AIM OF THE EXERCISE:
Go to the line that contains "in_second: [284, 282, 99, 81]" and extract it along with every line after it, exactly, through the end of the data below.

INFORMATION GIVEN:
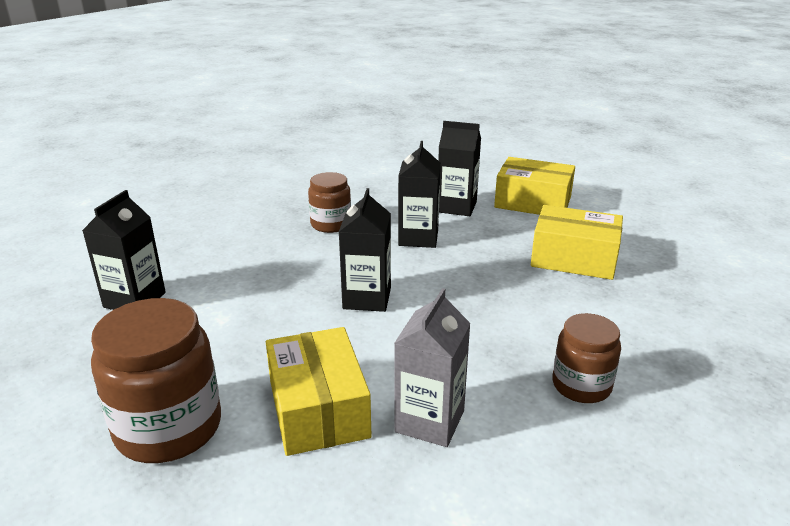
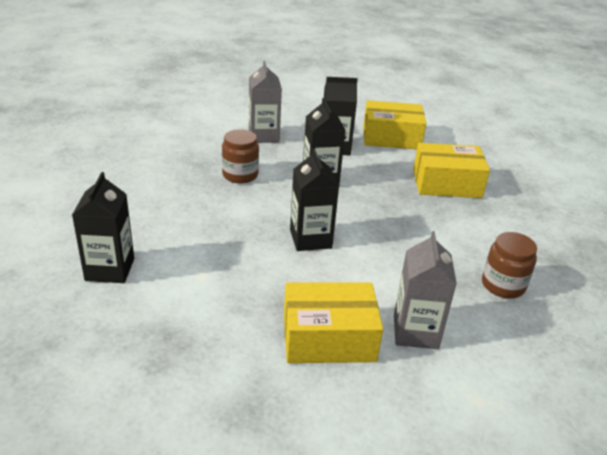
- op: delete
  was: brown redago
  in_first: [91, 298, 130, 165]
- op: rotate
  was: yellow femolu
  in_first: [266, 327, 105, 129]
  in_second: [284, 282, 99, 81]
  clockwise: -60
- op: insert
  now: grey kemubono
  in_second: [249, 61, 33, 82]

SOLUTION:
  in_second: [284, 282, 99, 81]
  clockwise: -60
- op: insert
  now: grey kemubono
  in_second: [249, 61, 33, 82]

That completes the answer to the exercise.